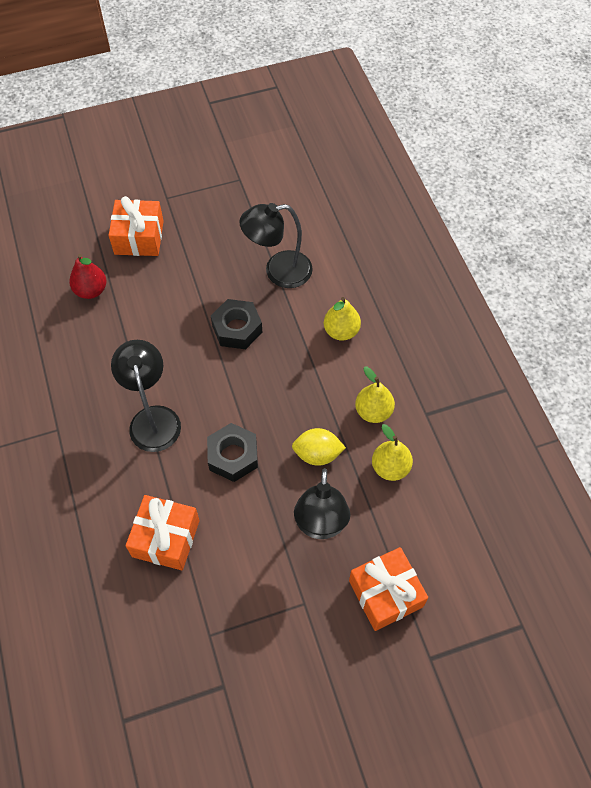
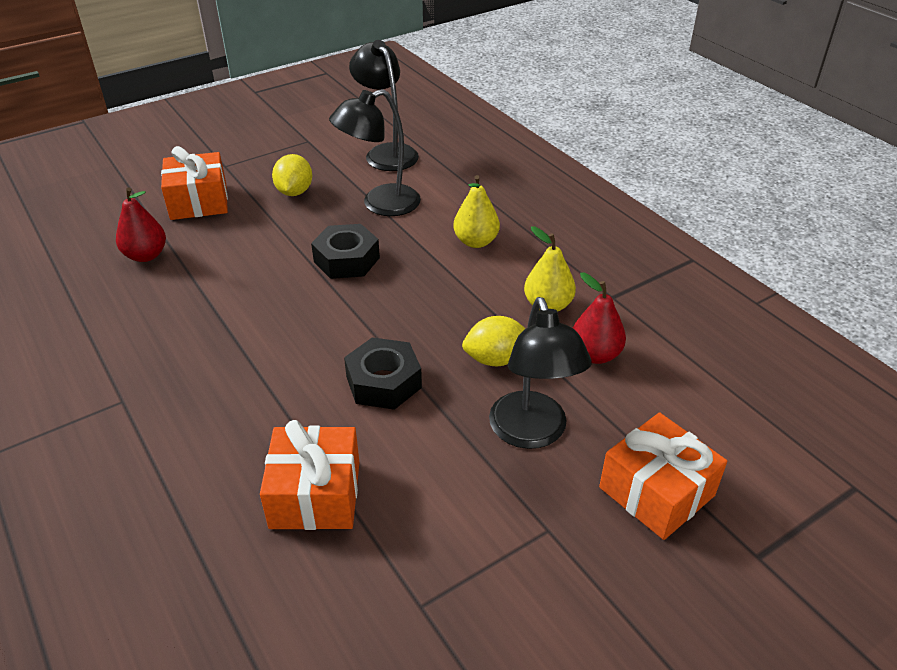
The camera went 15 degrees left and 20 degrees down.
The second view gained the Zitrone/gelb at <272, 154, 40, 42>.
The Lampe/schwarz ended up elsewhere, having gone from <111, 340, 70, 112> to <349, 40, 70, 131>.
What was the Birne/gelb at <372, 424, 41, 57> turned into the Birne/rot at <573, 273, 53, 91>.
...
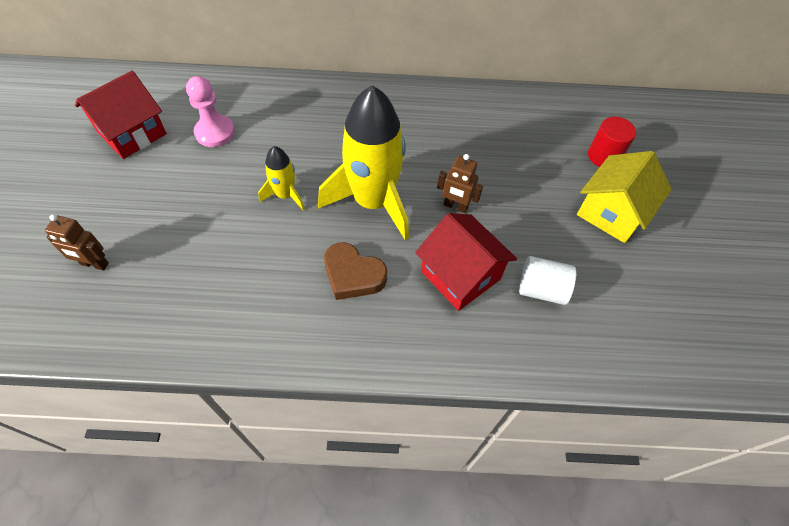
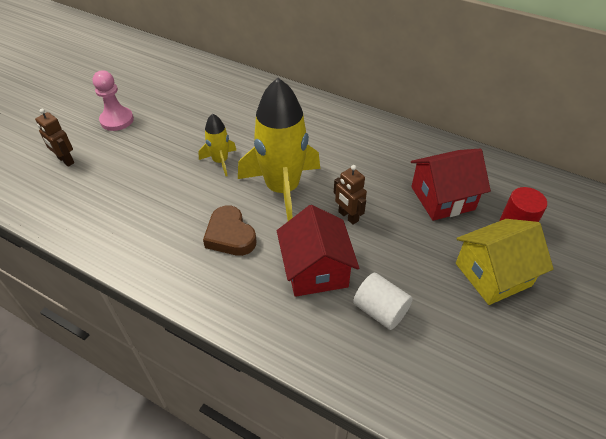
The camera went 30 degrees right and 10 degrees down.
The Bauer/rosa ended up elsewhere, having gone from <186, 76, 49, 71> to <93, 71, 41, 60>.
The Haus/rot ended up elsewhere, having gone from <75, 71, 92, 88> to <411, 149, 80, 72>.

- What to work on -
The response consists of the lines above that contain "degrees".

- Solved problem -
The camera went 15 degrees left and 20 degrees down.
The camera went 30 degrees right and 10 degrees down.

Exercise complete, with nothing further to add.